**WHAT THE TASK REQUIRES**
Keyword search on "pink": report each line of the records that contains it.

**EXERCISE DATA**
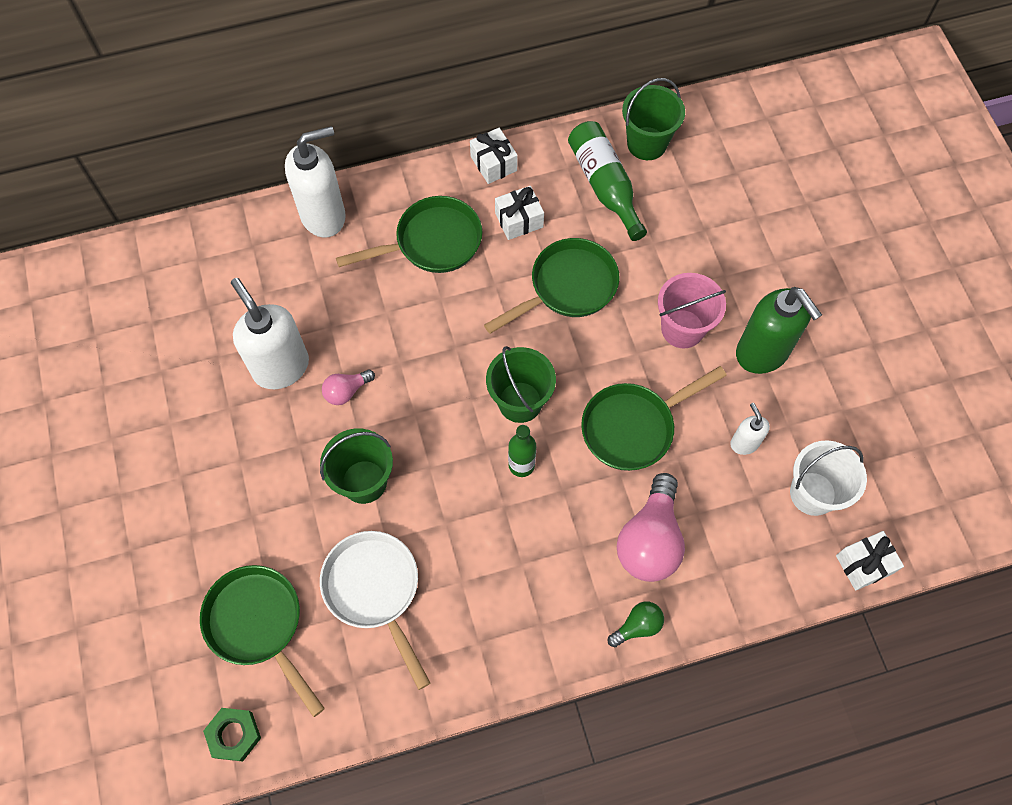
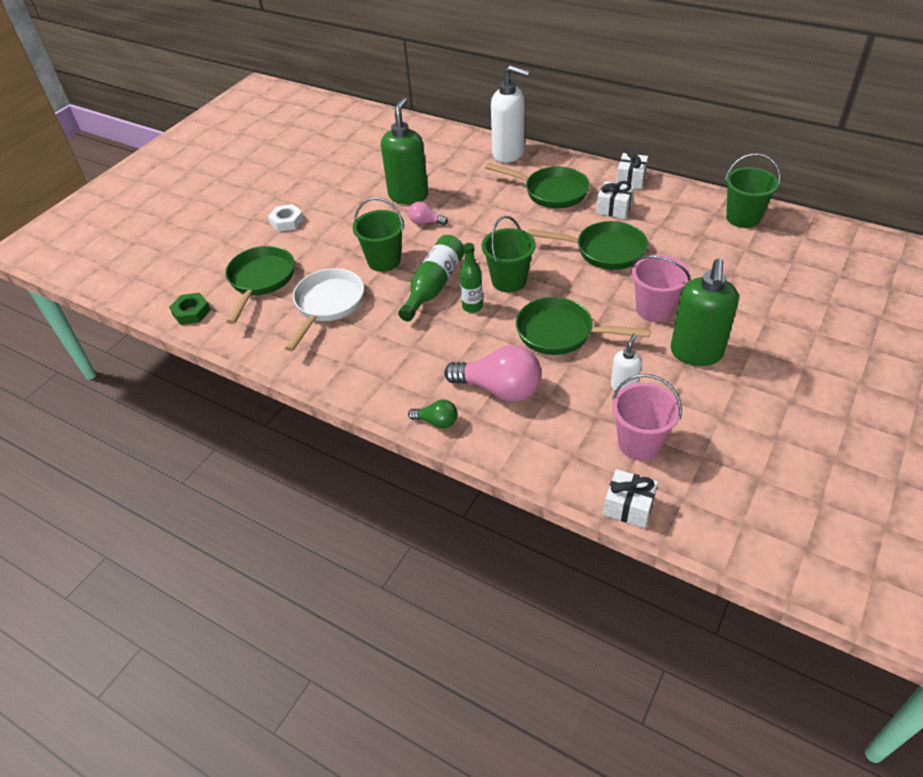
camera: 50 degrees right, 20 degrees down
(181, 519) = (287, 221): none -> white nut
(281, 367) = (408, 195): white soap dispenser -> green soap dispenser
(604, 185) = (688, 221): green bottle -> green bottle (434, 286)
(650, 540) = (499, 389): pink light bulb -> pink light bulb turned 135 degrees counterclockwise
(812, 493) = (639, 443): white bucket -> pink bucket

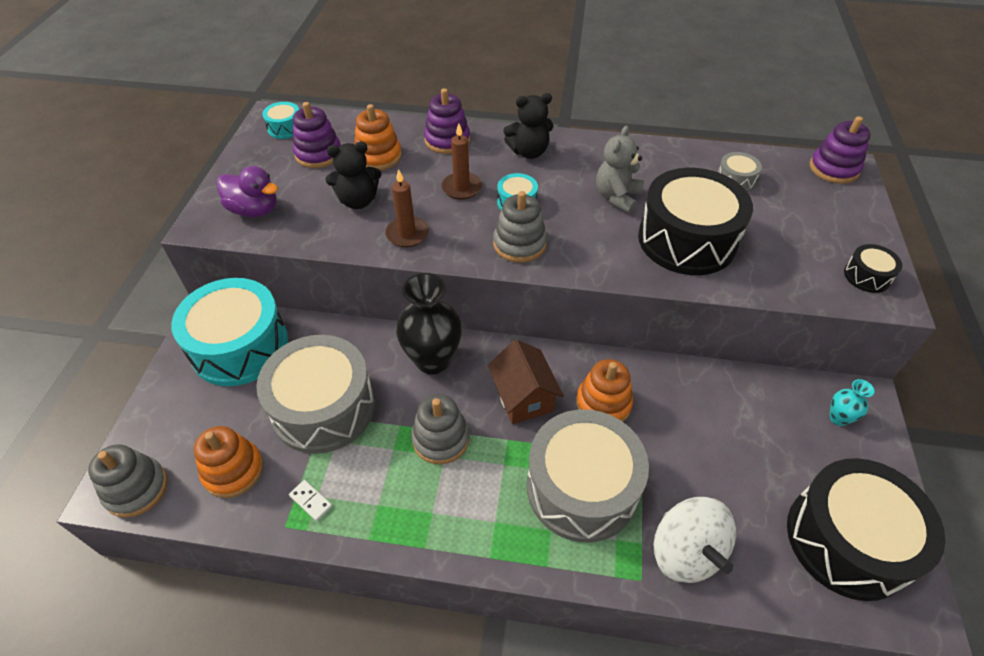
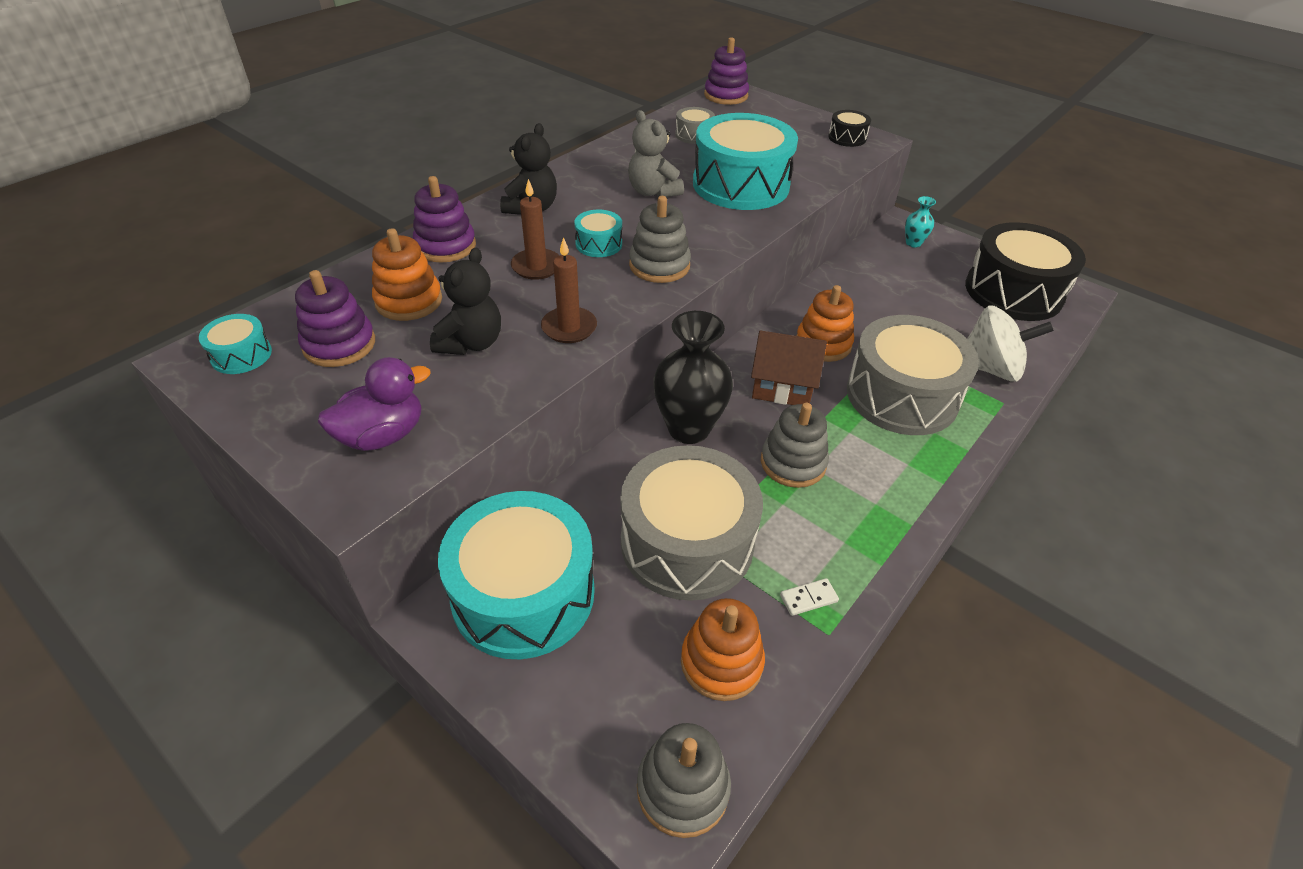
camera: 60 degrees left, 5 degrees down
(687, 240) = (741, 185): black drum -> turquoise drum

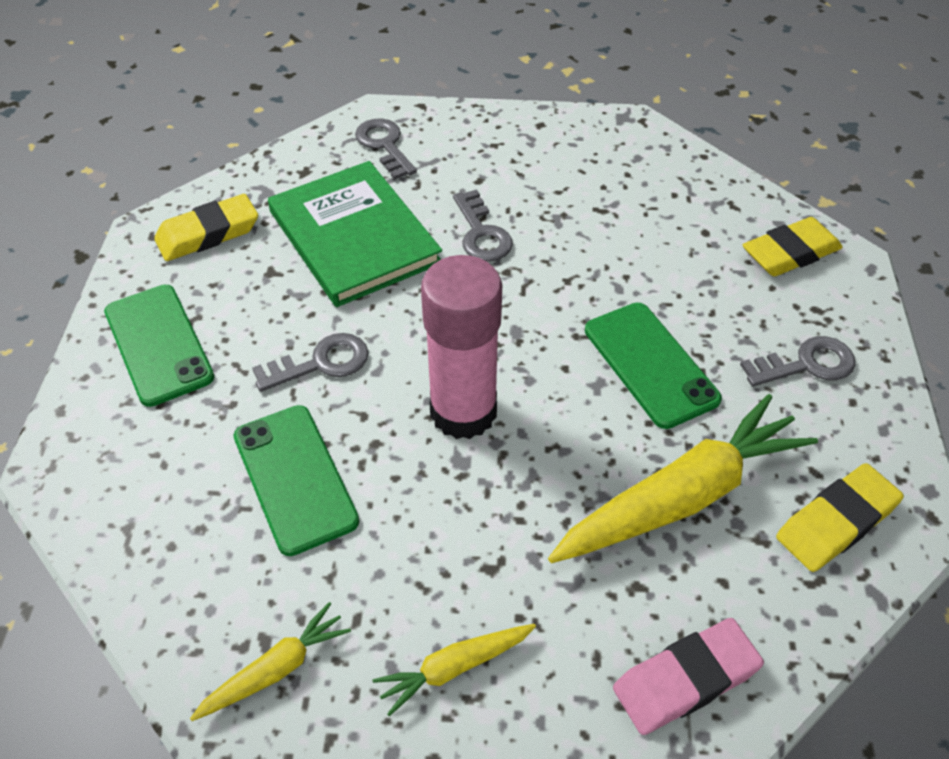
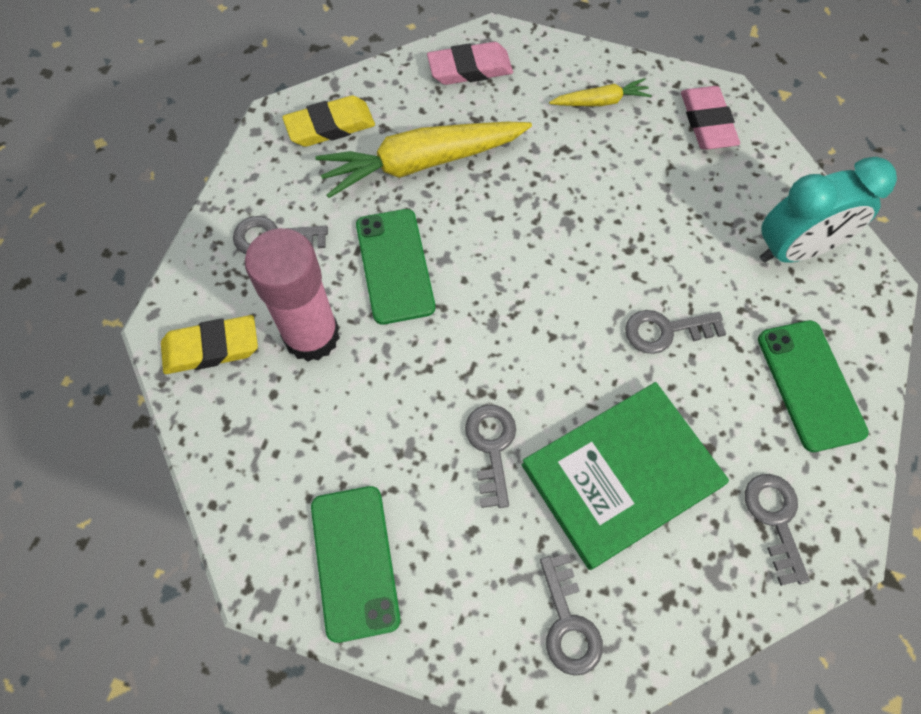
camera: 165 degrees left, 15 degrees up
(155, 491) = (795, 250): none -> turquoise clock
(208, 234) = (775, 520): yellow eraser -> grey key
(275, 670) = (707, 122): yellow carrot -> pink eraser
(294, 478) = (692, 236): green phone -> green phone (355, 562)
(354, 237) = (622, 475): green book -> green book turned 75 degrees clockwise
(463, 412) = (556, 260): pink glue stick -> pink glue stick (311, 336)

**OUTPUT OF THE TASK**
(650, 540) = (499, 389): pink light bulb -> pink light bulb turned 135 degrees counterclockwise
(812, 493) = (639, 443): white bucket -> pink bucket
(275, 670) = (707, 122): yellow carrot -> pink eraser
(463, 412) = (556, 260): pink glue stick -> pink glue stick (311, 336)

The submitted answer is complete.